# Prompt
Reproduce the records exactly, but not the pictures.

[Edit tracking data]

■ ■ ■ ■

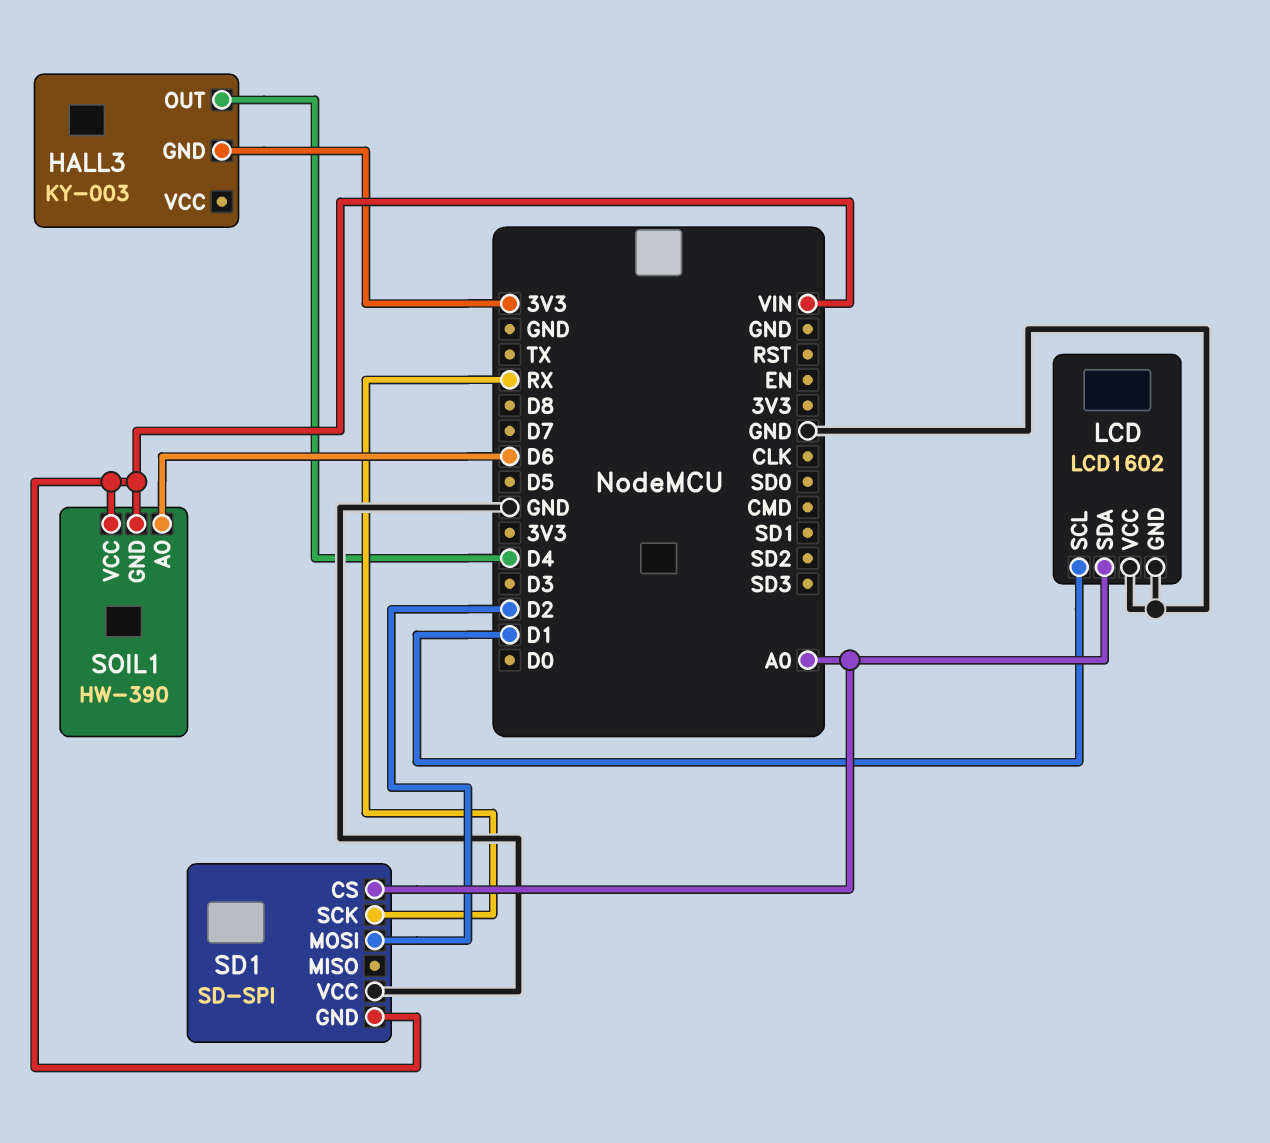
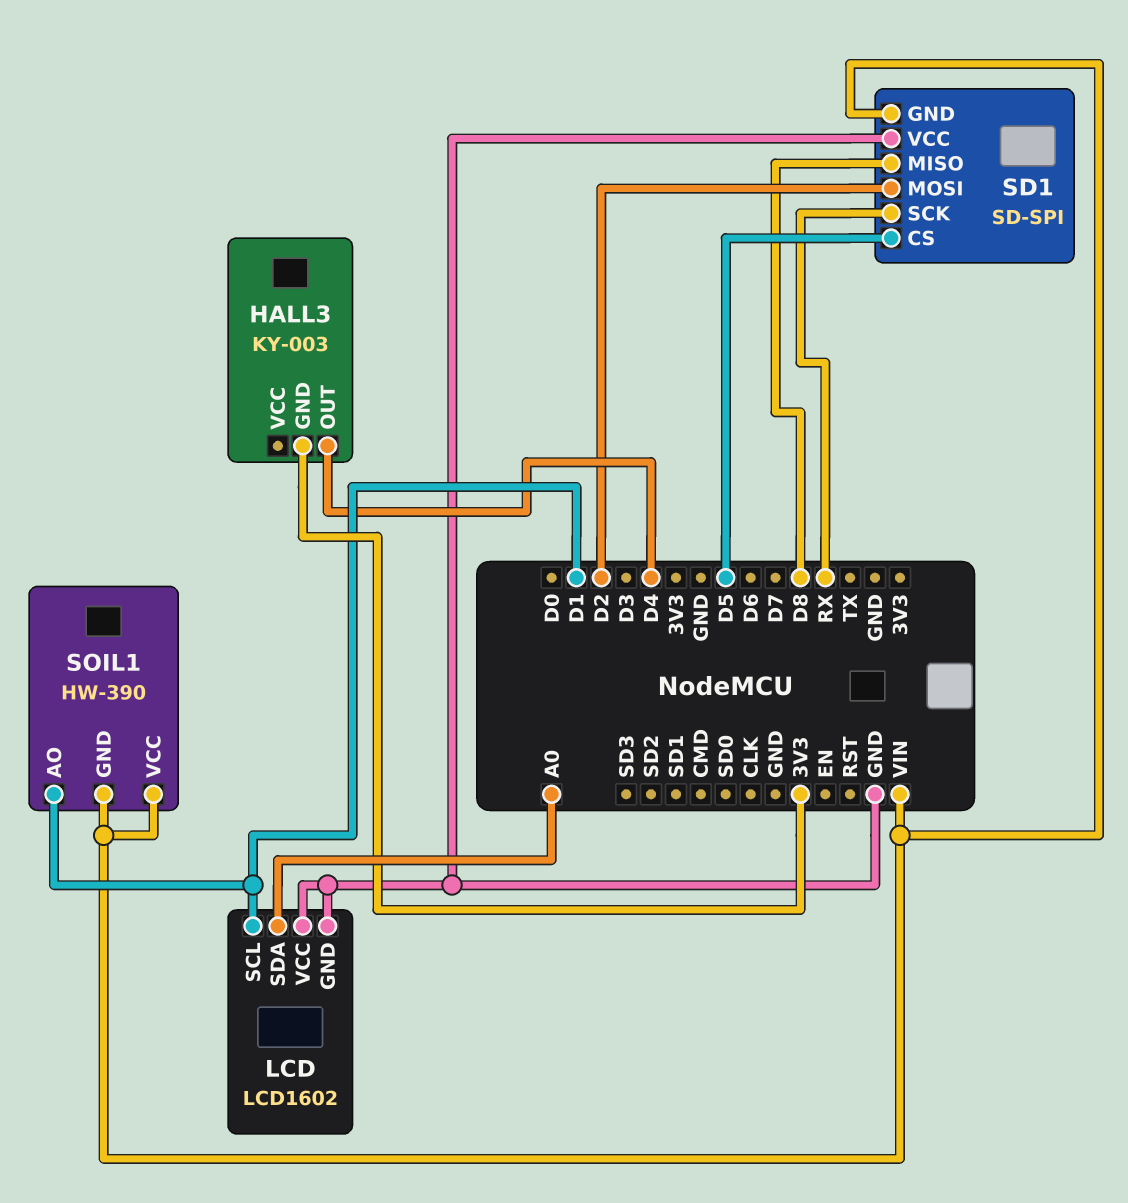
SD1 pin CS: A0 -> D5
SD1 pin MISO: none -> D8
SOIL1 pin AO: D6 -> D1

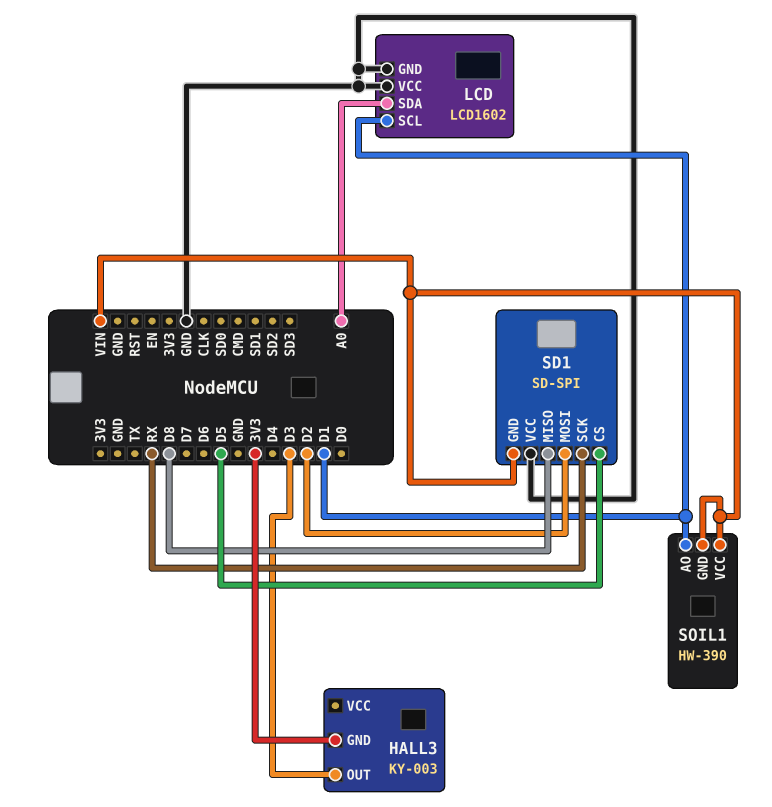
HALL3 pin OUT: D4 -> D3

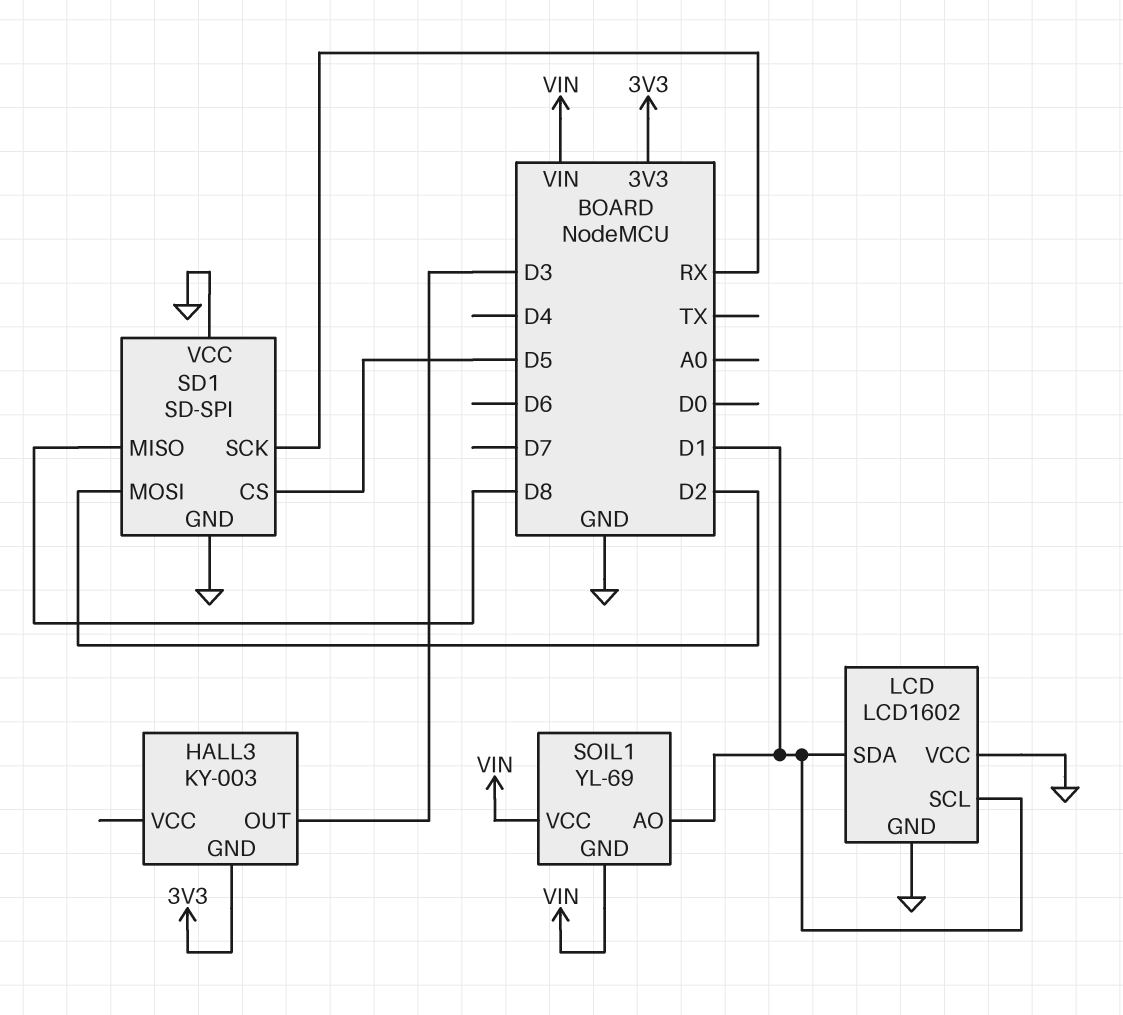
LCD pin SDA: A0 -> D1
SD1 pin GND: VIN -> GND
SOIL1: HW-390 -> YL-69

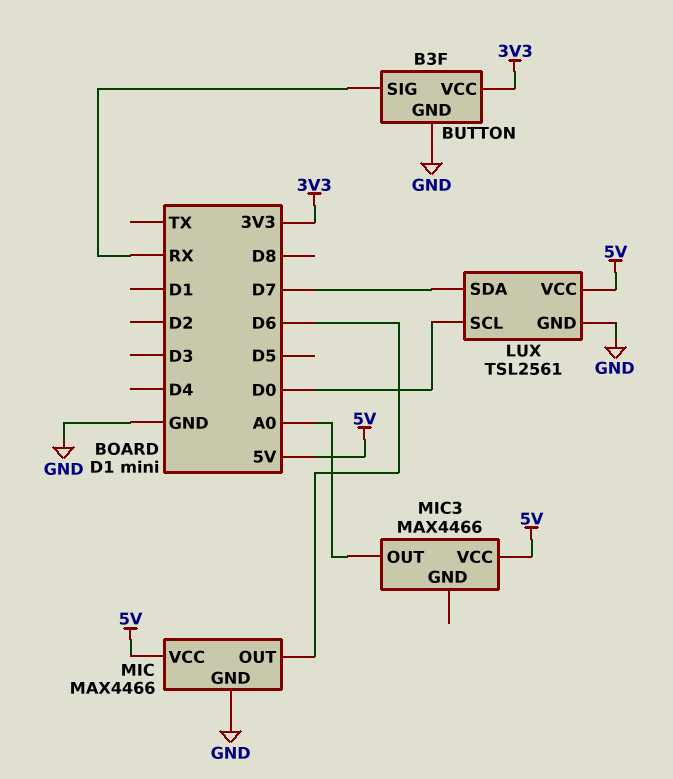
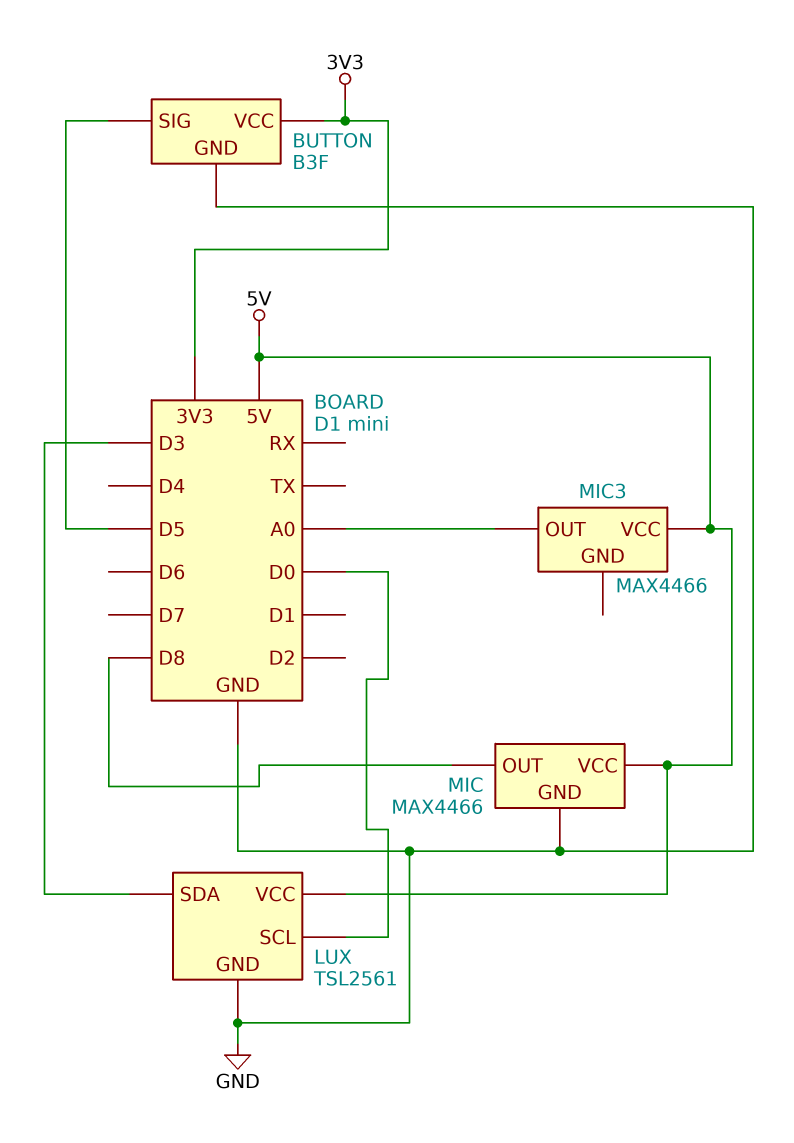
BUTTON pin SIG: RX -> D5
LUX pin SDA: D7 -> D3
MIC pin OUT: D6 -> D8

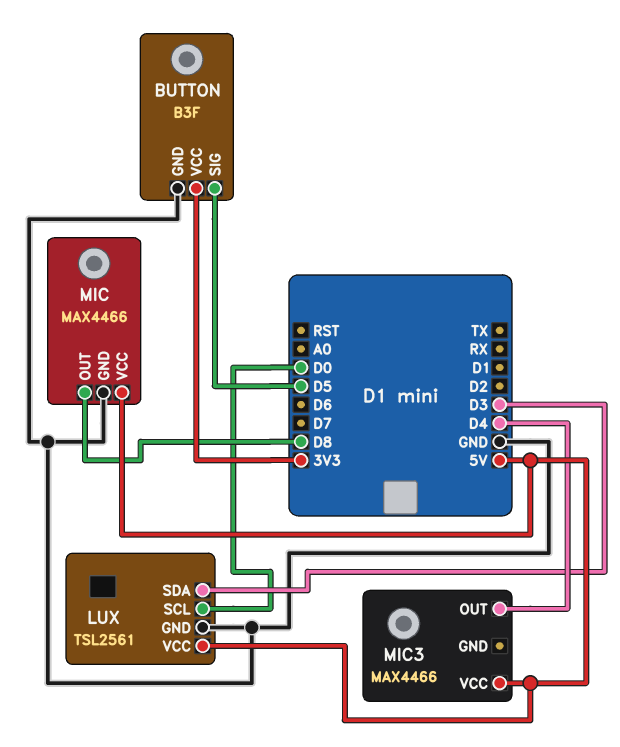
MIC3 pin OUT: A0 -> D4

■ ■ ■ ■

# Written solution
SD1 pin CS: A0 -> D5
SD1 pin MISO: none -> D8
SOIL1 pin AO: D6 -> D1

HALL3 pin OUT: D4 -> D3

LCD pin SDA: A0 -> D1
SD1 pin GND: VIN -> GND
SOIL1: HW-390 -> YL-69

BUTTON pin SIG: RX -> D5
LUX pin SDA: D7 -> D3
MIC pin OUT: D6 -> D8

MIC3 pin OUT: A0 -> D4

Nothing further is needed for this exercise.